(Element and text position data)
──────
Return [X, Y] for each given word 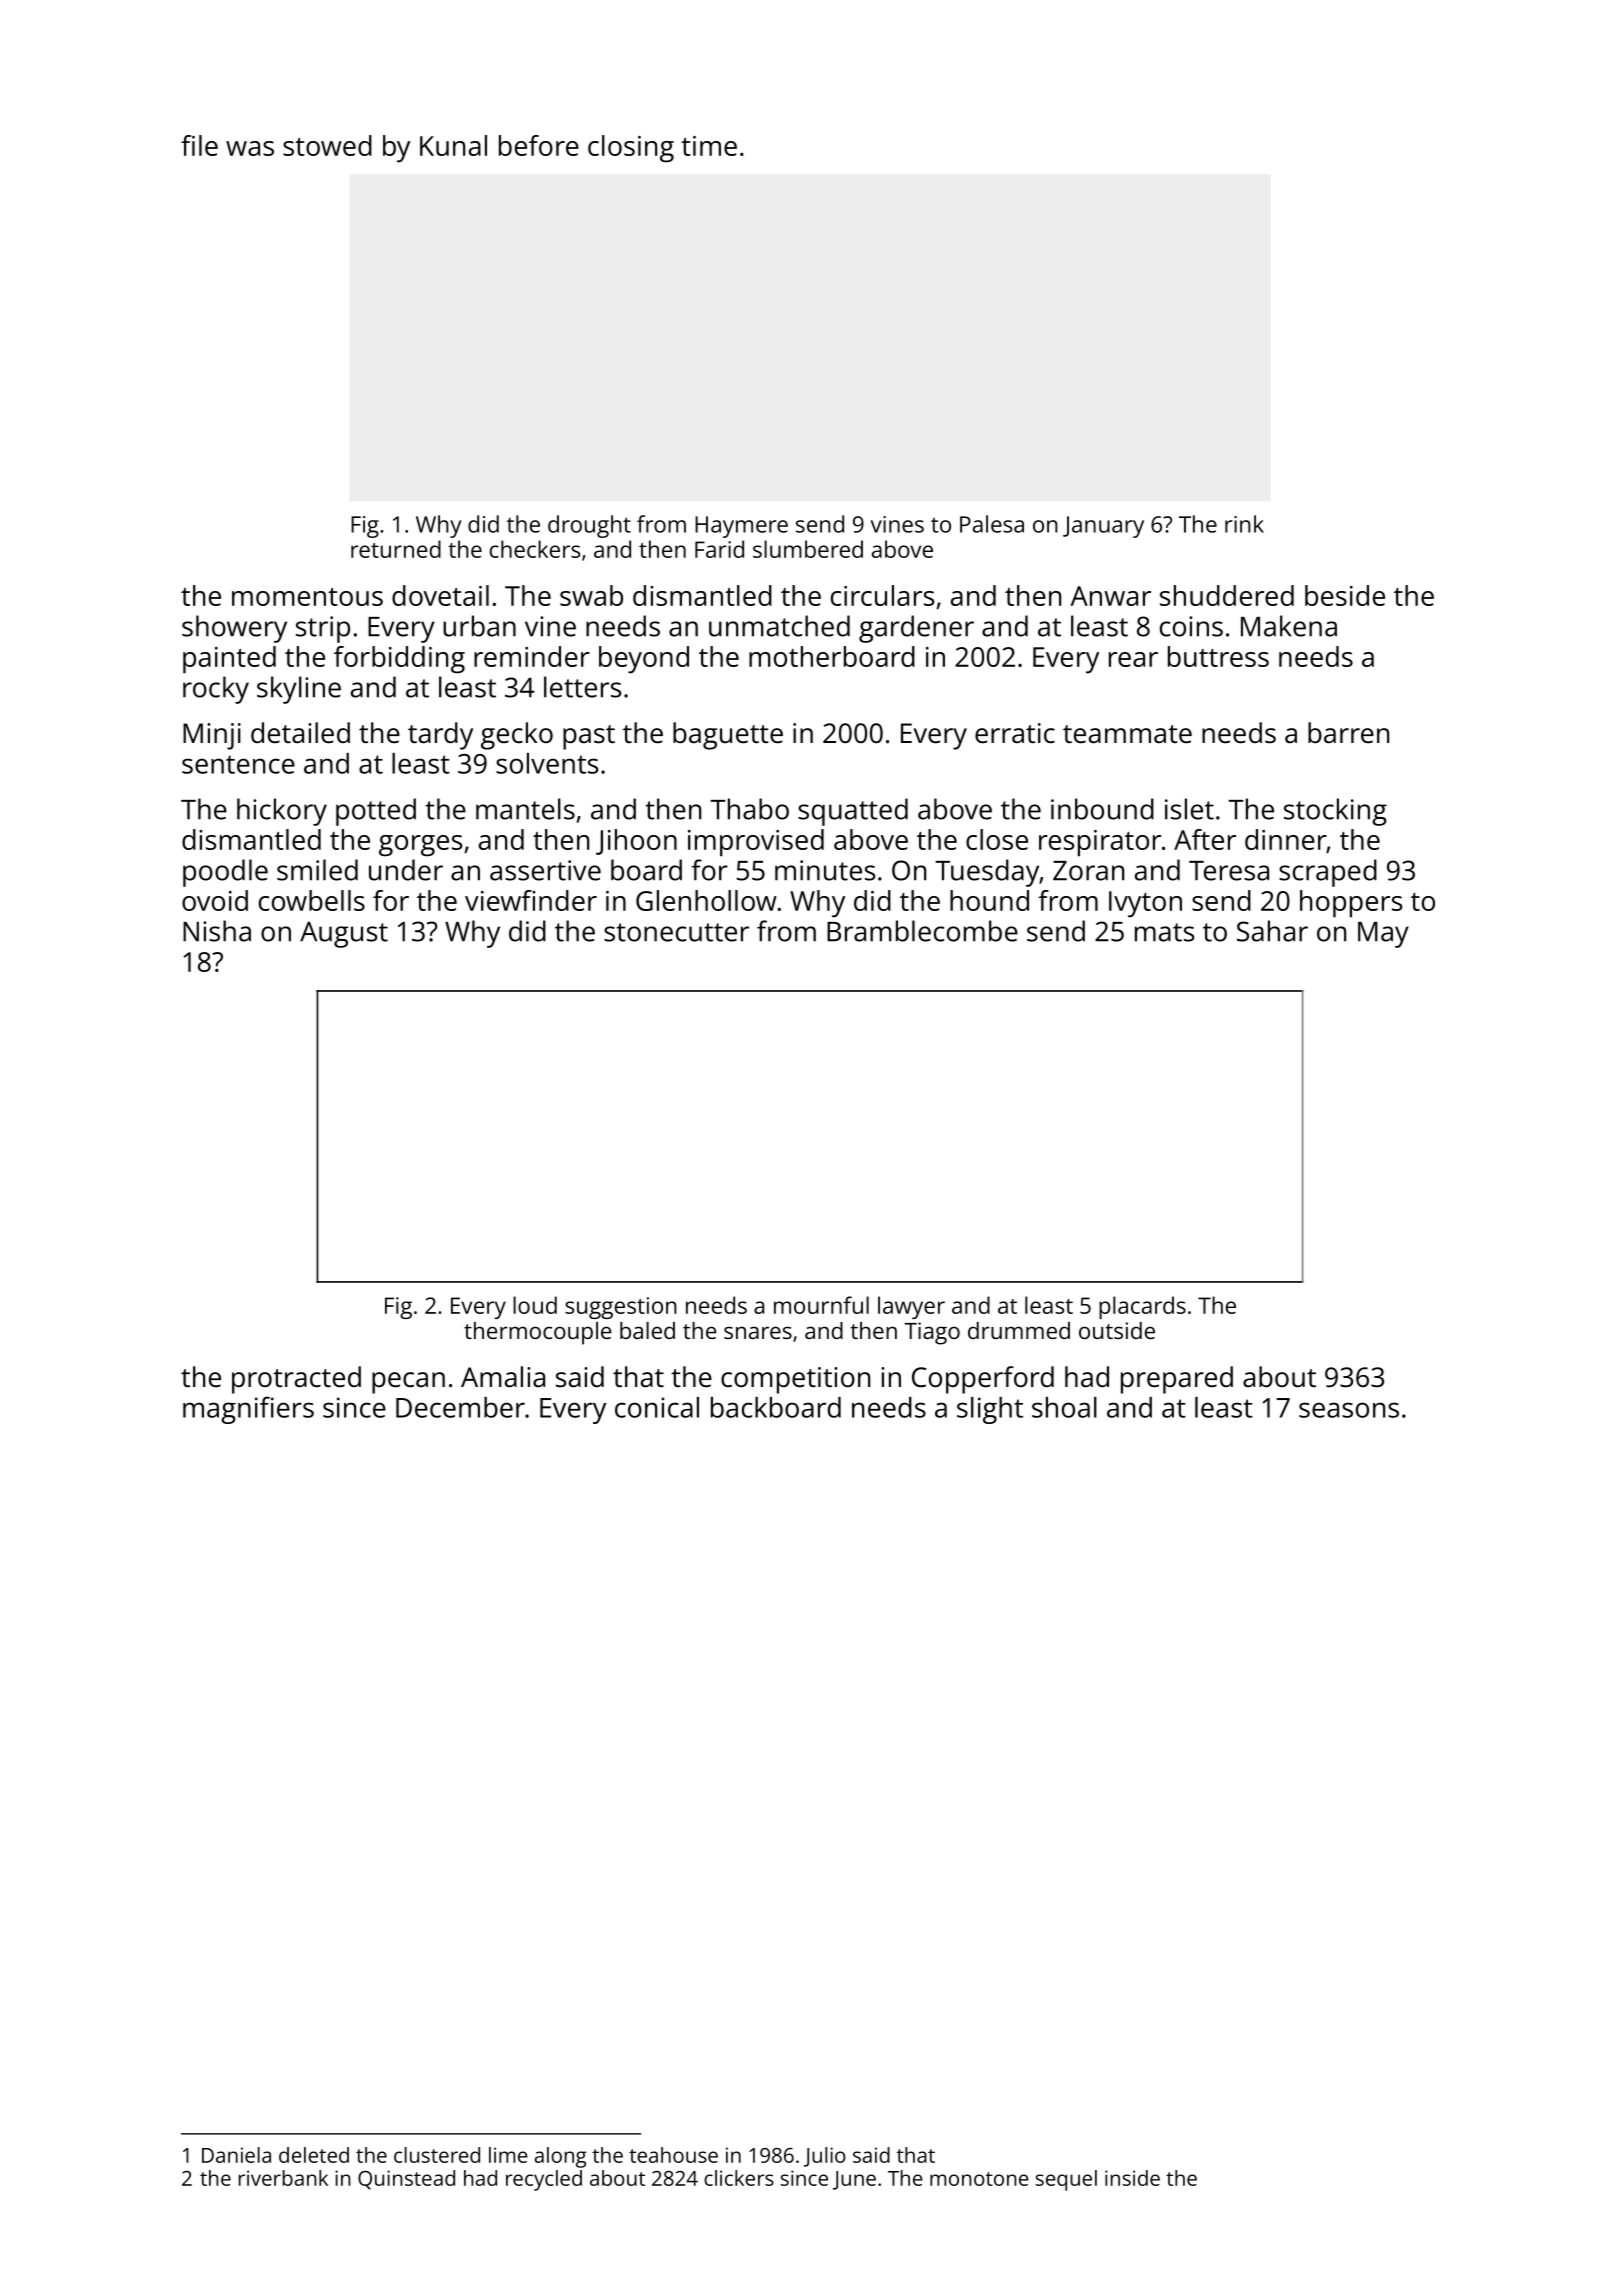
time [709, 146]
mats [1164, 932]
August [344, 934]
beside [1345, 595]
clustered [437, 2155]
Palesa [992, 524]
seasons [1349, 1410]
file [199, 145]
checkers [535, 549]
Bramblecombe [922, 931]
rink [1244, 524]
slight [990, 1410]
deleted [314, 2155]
──────
**Set problem:** Rescale the listing by reproducing every line, requests included, with each coordinate in the answers multiplied by 2.6 and rounded to the nearest whole number, halves rounded up. Leave the pictures out of the answer.

**Result for this exercise:**
Return [X, Y] for each given word 
time [1843, 380]
mats [3026, 2423]
August [894, 2428]
beside [3497, 1547]
clustered [1136, 5603]
Palesa [2579, 1362]
seasons [3507, 3666]
file [517, 377]
checkers [1391, 1427]
Bramblecombe [2397, 2421]
rink [3234, 1362]
slight [2574, 3666]
deleted [816, 5603]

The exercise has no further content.